### Your instructions
Bring together copies of the lines in the data below that contain the word "schottky".

### Input for this task
--

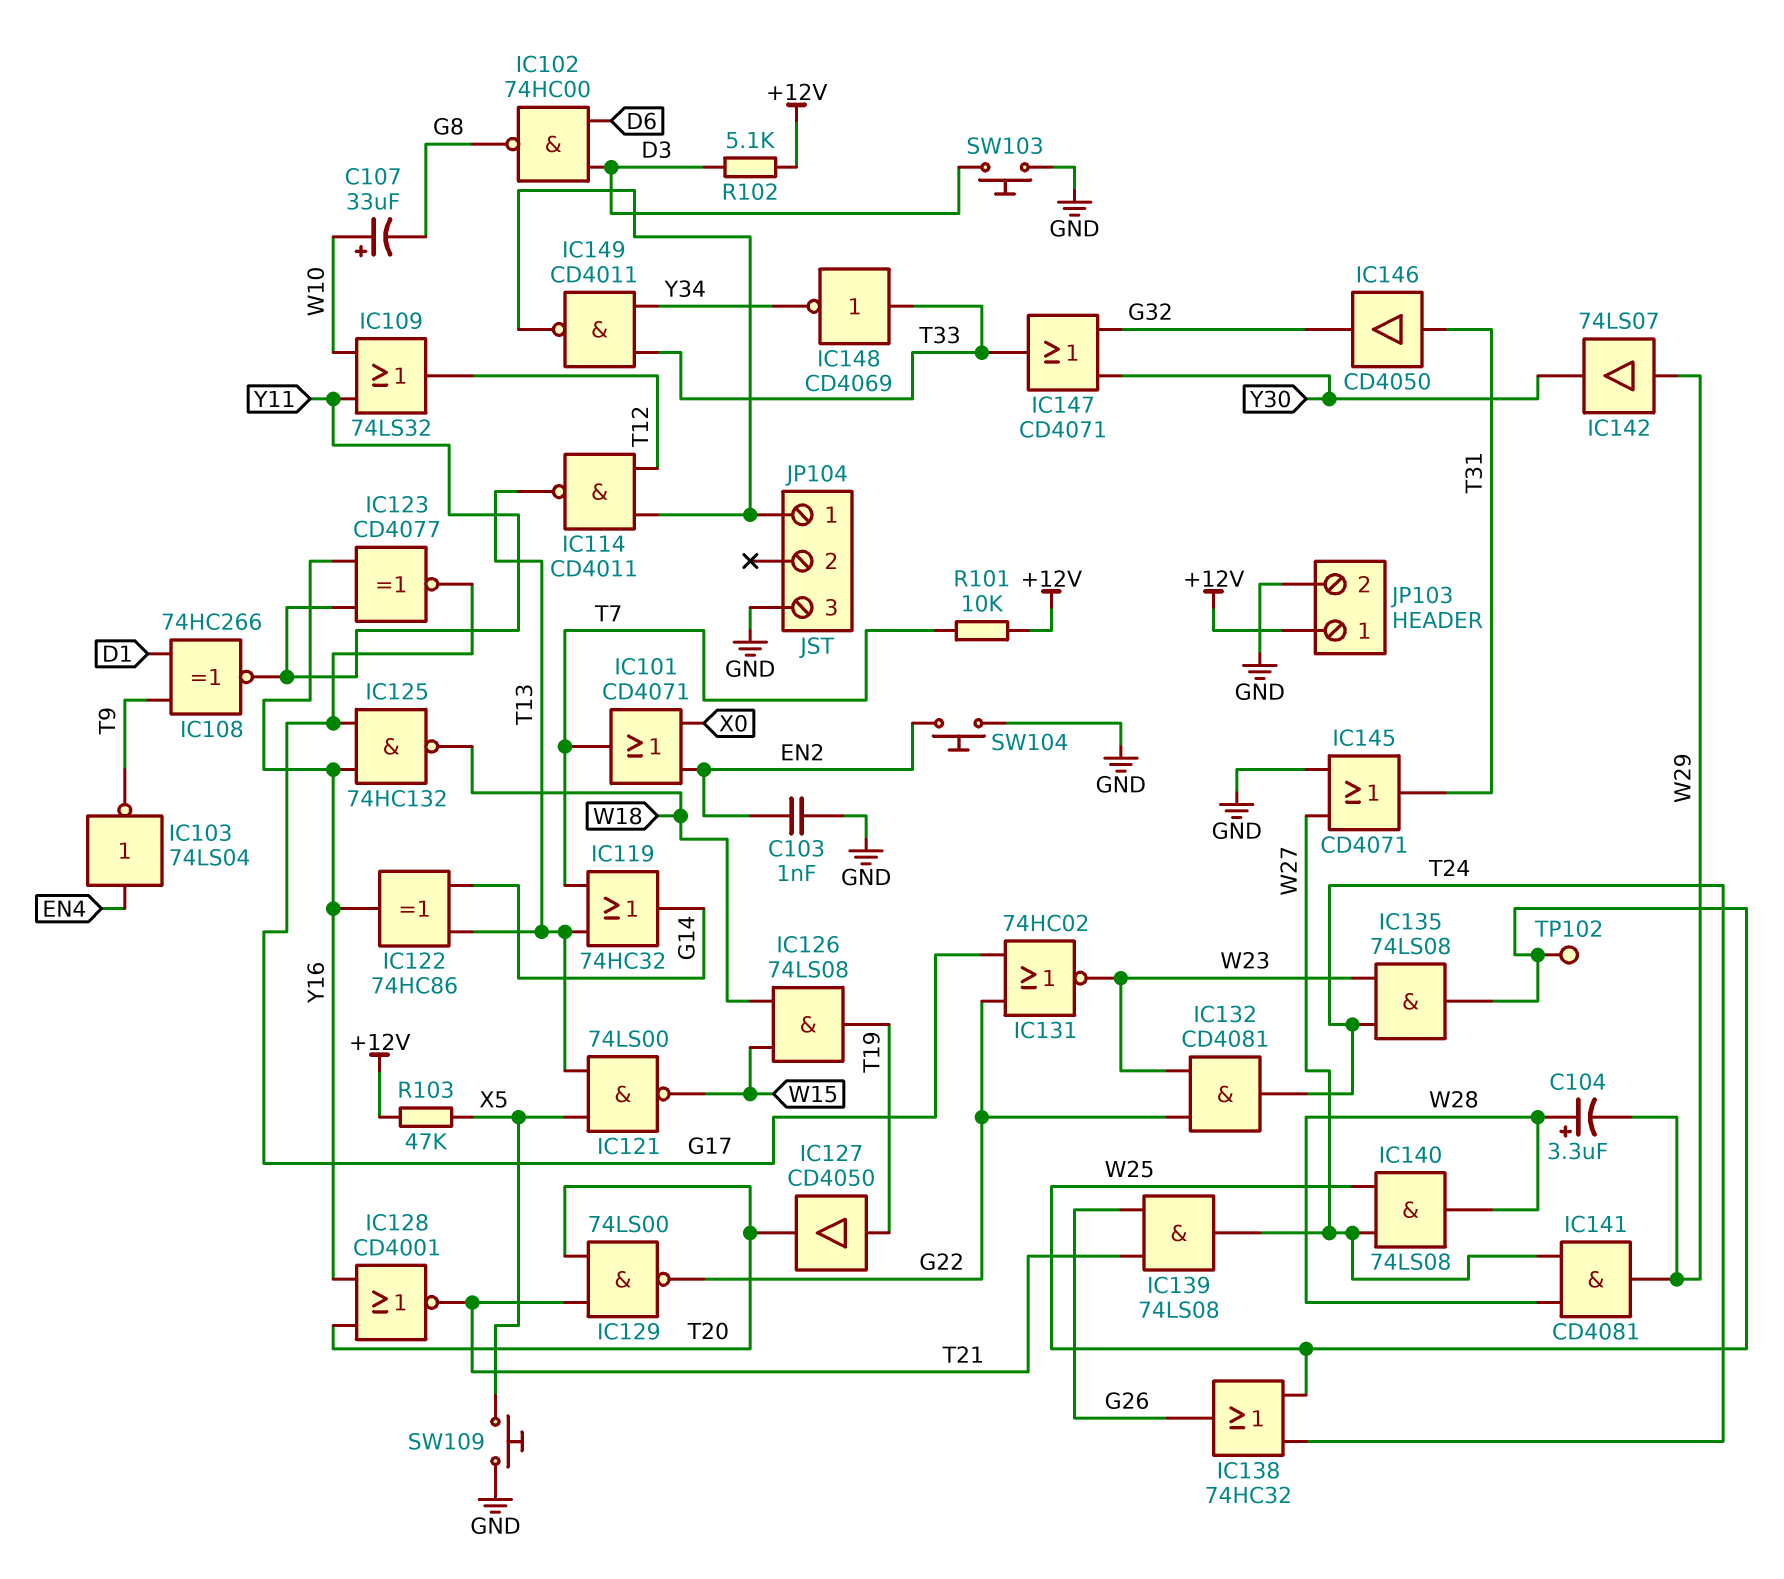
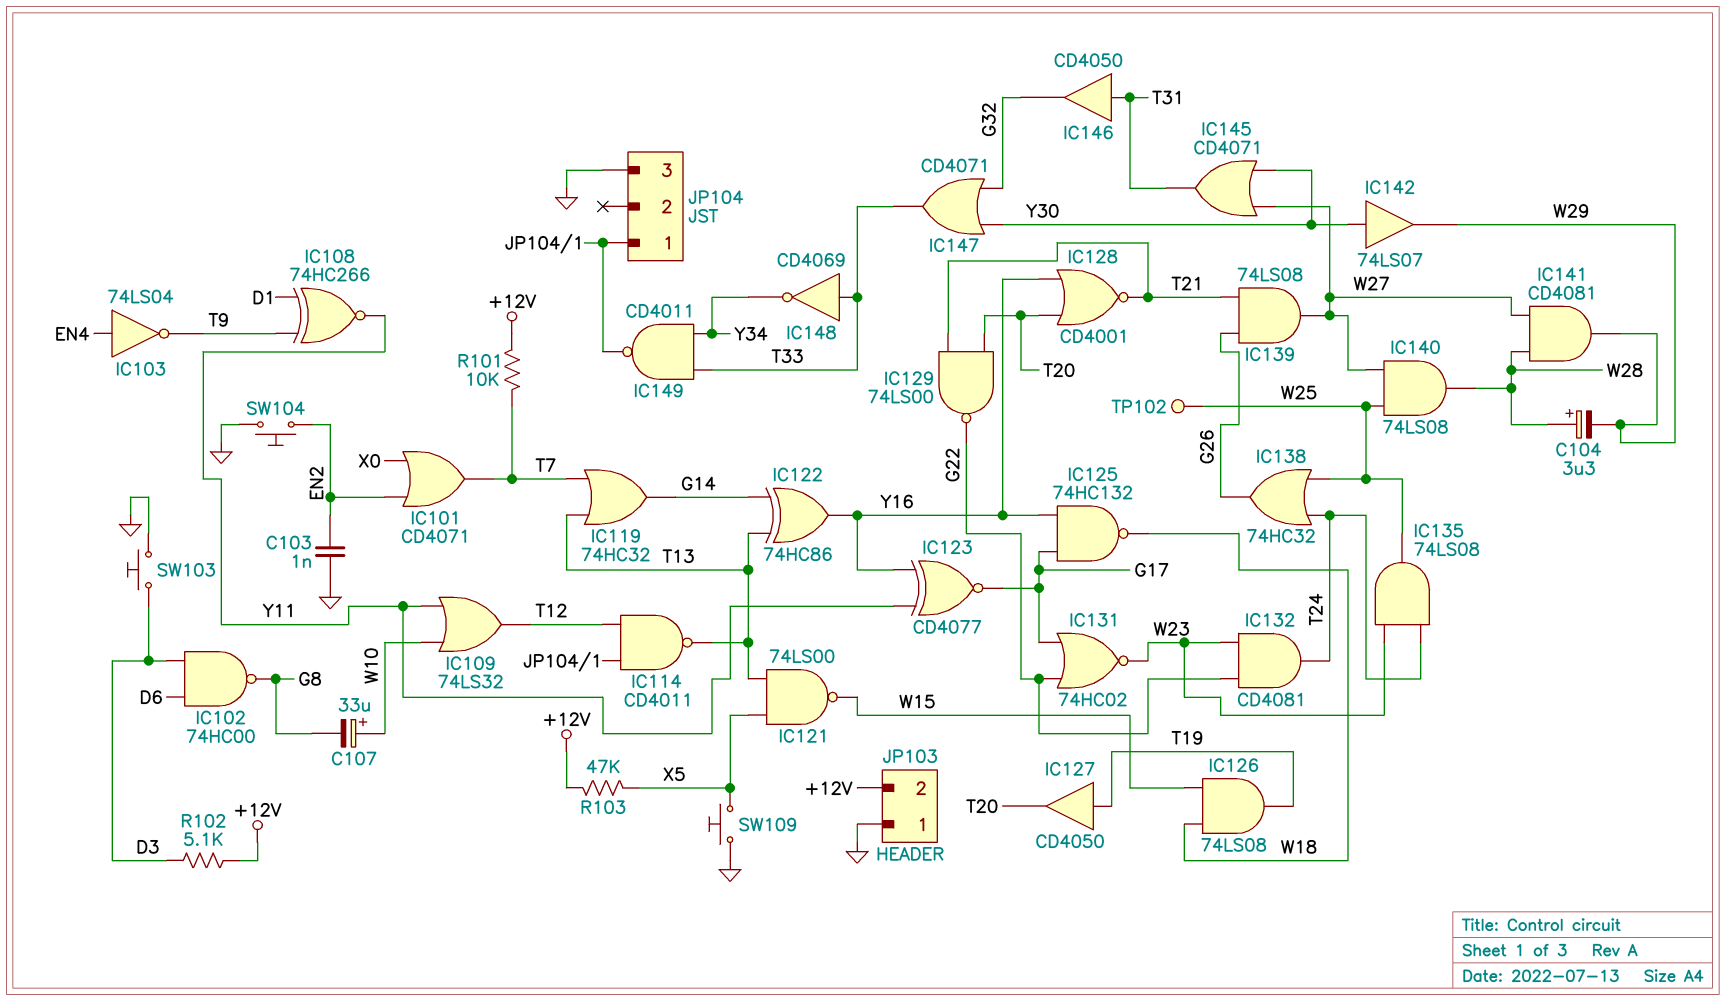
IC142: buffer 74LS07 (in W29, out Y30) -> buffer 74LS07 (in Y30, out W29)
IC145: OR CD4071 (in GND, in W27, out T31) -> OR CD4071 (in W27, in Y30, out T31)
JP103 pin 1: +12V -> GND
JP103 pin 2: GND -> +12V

--

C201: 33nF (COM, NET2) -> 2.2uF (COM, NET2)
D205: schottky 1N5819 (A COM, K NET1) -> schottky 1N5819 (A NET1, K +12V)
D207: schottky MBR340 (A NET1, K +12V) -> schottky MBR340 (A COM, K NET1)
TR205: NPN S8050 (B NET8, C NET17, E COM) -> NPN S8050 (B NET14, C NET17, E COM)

--

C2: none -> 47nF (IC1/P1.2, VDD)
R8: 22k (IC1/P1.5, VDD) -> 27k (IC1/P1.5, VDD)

--

### Answer to this task
D205: schottky 1N5819 (A COM, K NET1) -> schottky 1N5819 (A NET1, K +12V)
D207: schottky MBR340 (A NET1, K +12V) -> schottky MBR340 (A COM, K NET1)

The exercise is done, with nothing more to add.